BRIEF
The answer should be an exact repeat of the stretch of material below from the line containing "red pawn: 2 -> 1" through the line containing "turquoise pan: 7 -> 8".

RECORDS FOR THIS EXERCISE

────────────────────────────────────────

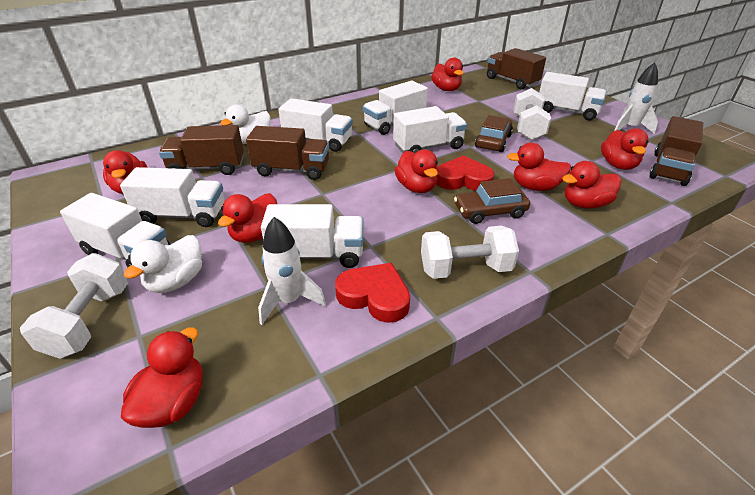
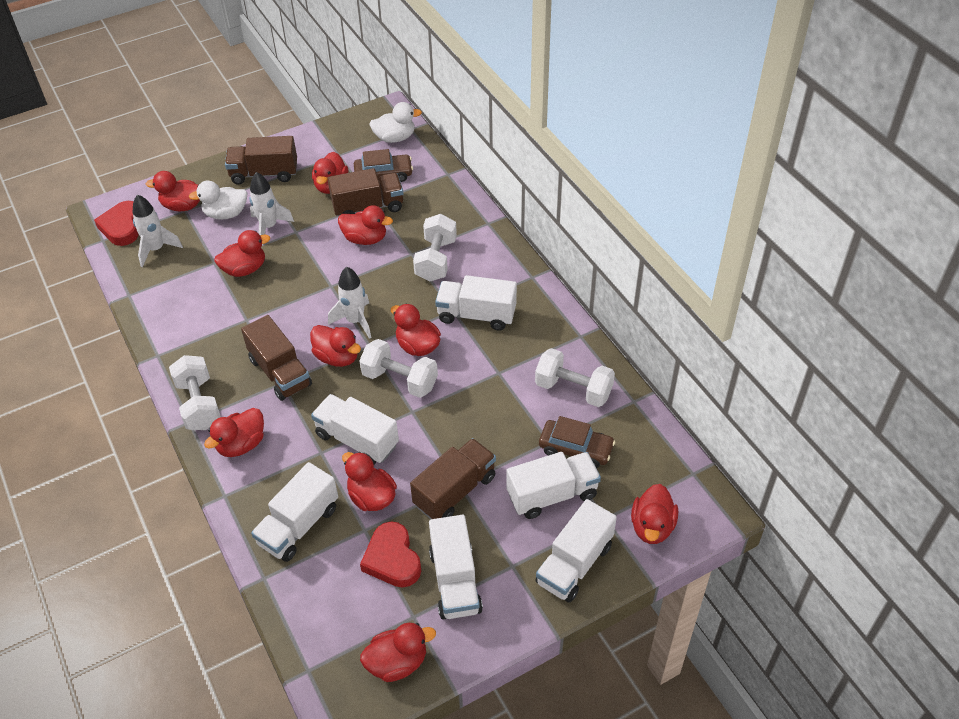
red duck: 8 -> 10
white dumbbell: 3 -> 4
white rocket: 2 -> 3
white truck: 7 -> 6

────────────────────────────────────────

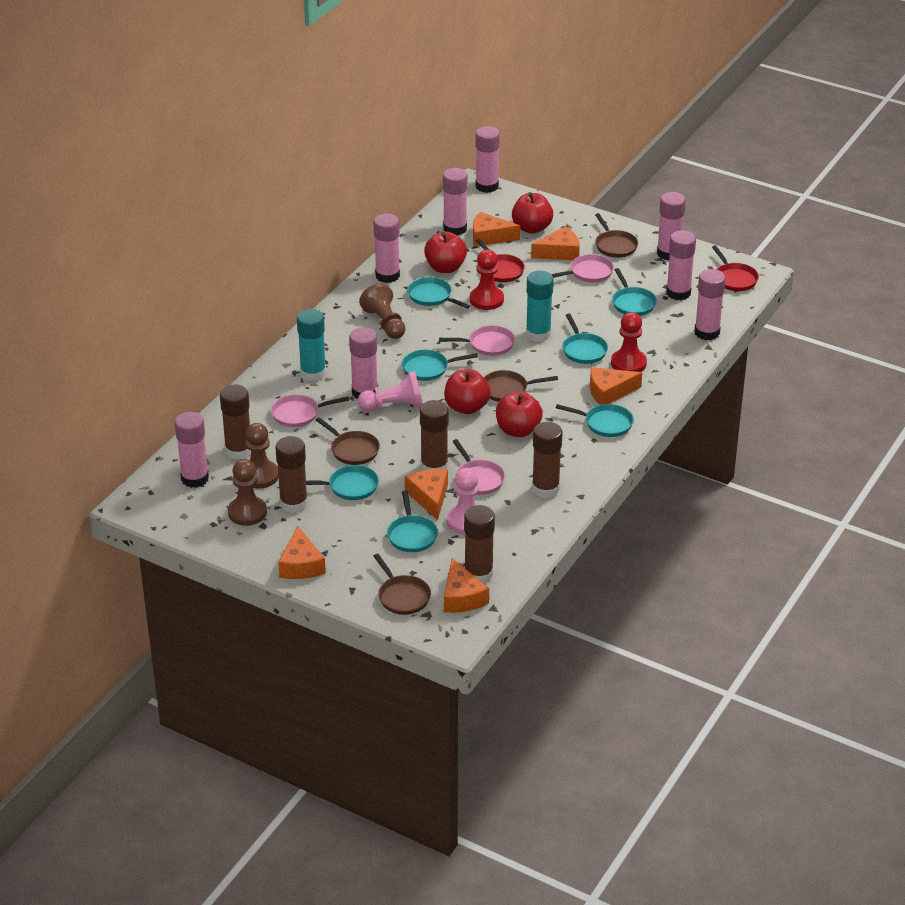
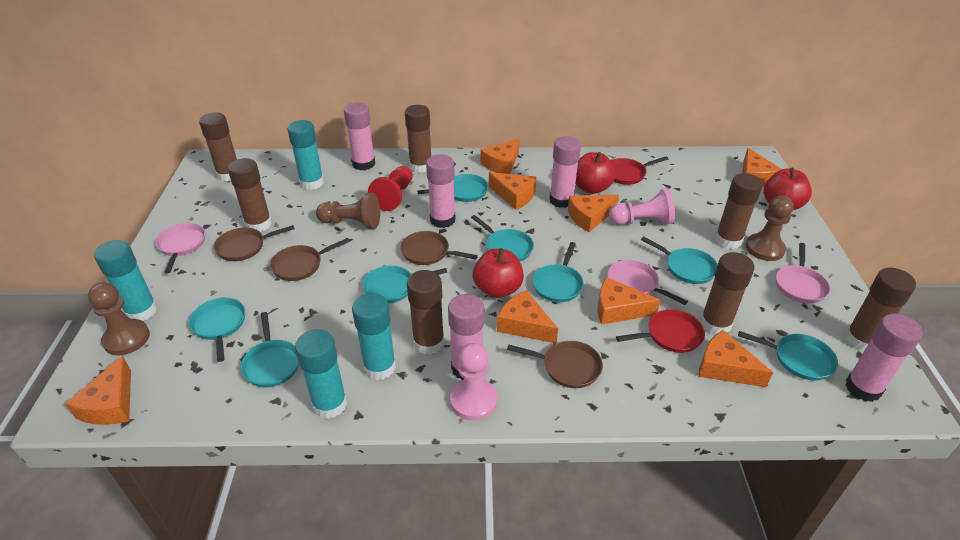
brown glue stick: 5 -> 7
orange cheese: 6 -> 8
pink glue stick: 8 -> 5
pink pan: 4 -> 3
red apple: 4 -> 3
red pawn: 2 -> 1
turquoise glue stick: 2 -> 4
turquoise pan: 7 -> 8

────────────────────────────────────────

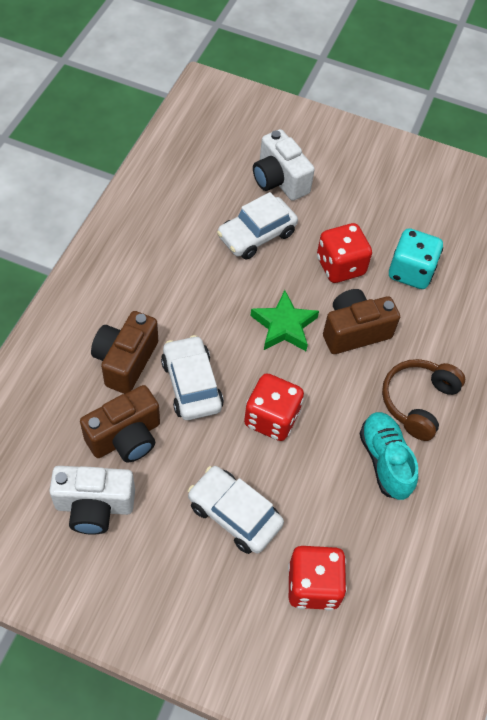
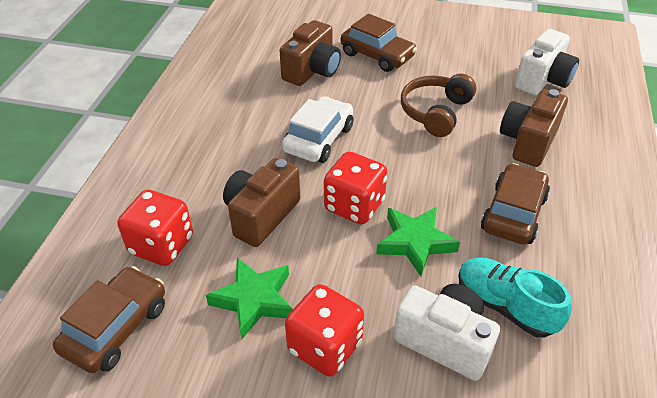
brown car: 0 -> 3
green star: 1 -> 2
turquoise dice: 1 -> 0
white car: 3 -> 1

────────────────────────────────────────

SOLVED EXERCISE
red pawn: 2 -> 1
turquoise glue stick: 2 -> 4
turquoise pan: 7 -> 8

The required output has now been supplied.